- What is expected
Only the lines from the top of the following listing through the line with "turquoise key: 2 -> 3" belong in your answer, exactly as written.

++++++++

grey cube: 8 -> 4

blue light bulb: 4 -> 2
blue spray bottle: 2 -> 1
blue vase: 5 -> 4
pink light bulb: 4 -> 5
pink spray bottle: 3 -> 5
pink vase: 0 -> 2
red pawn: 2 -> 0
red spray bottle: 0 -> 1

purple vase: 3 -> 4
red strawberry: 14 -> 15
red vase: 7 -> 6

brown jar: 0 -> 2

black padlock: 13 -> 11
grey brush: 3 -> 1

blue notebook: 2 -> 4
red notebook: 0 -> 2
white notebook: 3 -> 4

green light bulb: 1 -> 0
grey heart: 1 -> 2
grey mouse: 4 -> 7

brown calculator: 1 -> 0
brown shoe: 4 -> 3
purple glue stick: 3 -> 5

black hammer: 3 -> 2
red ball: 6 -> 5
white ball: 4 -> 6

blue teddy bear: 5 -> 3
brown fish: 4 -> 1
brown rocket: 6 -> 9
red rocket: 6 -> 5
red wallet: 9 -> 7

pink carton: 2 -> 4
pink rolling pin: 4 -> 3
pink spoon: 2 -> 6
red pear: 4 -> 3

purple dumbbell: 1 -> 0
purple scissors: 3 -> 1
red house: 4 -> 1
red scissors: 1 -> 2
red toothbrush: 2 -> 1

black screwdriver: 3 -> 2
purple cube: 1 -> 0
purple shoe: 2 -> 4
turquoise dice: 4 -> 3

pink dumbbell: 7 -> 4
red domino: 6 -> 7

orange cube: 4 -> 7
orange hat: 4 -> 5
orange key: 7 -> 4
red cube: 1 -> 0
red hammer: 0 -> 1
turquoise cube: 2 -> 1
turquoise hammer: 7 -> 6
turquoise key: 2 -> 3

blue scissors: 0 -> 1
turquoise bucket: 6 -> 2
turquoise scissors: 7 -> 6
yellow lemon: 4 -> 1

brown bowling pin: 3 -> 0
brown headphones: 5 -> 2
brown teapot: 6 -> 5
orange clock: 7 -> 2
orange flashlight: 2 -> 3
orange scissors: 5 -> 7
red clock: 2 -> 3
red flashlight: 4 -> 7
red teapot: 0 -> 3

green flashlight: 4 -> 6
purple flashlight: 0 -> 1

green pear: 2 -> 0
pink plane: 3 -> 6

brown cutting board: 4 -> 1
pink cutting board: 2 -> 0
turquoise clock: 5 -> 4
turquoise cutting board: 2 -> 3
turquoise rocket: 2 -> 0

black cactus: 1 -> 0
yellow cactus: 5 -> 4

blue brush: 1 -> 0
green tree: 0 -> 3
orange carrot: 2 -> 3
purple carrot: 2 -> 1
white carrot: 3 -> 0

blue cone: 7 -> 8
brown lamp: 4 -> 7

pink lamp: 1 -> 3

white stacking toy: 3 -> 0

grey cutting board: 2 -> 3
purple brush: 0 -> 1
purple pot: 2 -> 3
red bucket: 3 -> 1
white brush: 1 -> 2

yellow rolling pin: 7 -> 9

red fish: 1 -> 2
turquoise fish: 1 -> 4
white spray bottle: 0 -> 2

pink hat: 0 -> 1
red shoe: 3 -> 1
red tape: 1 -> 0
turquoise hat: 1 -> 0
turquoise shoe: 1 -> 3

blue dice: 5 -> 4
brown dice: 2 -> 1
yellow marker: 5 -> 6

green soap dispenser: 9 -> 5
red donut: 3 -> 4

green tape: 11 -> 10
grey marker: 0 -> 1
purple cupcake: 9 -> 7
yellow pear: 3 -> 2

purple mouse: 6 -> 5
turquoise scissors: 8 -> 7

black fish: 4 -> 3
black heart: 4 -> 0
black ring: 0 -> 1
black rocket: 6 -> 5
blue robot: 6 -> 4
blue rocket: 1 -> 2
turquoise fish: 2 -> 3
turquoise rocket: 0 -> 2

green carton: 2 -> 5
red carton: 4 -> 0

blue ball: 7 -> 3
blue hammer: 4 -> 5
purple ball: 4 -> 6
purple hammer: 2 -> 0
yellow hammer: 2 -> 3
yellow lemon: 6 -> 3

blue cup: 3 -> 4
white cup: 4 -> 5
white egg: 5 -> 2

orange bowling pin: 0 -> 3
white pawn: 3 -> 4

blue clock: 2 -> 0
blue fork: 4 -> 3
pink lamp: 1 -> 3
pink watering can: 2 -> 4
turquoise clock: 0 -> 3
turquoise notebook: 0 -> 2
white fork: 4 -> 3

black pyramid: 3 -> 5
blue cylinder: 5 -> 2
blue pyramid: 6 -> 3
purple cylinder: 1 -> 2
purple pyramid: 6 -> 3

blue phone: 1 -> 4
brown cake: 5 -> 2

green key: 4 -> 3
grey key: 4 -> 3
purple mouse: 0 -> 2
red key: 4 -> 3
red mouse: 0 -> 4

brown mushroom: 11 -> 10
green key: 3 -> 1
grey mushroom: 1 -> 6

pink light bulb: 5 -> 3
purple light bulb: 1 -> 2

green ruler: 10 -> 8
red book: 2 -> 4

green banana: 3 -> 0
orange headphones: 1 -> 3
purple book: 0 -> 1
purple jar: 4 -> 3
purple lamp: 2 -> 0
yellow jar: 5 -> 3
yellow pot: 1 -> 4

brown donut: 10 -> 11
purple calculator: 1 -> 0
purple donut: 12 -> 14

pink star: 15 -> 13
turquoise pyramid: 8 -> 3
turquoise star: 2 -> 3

++++++++

- Exercise output
grey cube: 8 -> 4

blue light bulb: 4 -> 2
blue spray bottle: 2 -> 1
blue vase: 5 -> 4
pink light bulb: 4 -> 5
pink spray bottle: 3 -> 5
pink vase: 0 -> 2
red pawn: 2 -> 0
red spray bottle: 0 -> 1

purple vase: 3 -> 4
red strawberry: 14 -> 15
red vase: 7 -> 6

brown jar: 0 -> 2

black padlock: 13 -> 11
grey brush: 3 -> 1

blue notebook: 2 -> 4
red notebook: 0 -> 2
white notebook: 3 -> 4

green light bulb: 1 -> 0
grey heart: 1 -> 2
grey mouse: 4 -> 7

brown calculator: 1 -> 0
brown shoe: 4 -> 3
purple glue stick: 3 -> 5

black hammer: 3 -> 2
red ball: 6 -> 5
white ball: 4 -> 6

blue teddy bear: 5 -> 3
brown fish: 4 -> 1
brown rocket: 6 -> 9
red rocket: 6 -> 5
red wallet: 9 -> 7

pink carton: 2 -> 4
pink rolling pin: 4 -> 3
pink spoon: 2 -> 6
red pear: 4 -> 3

purple dumbbell: 1 -> 0
purple scissors: 3 -> 1
red house: 4 -> 1
red scissors: 1 -> 2
red toothbrush: 2 -> 1

black screwdriver: 3 -> 2
purple cube: 1 -> 0
purple shoe: 2 -> 4
turquoise dice: 4 -> 3

pink dumbbell: 7 -> 4
red domino: 6 -> 7

orange cube: 4 -> 7
orange hat: 4 -> 5
orange key: 7 -> 4
red cube: 1 -> 0
red hammer: 0 -> 1
turquoise cube: 2 -> 1
turquoise hammer: 7 -> 6
turquoise key: 2 -> 3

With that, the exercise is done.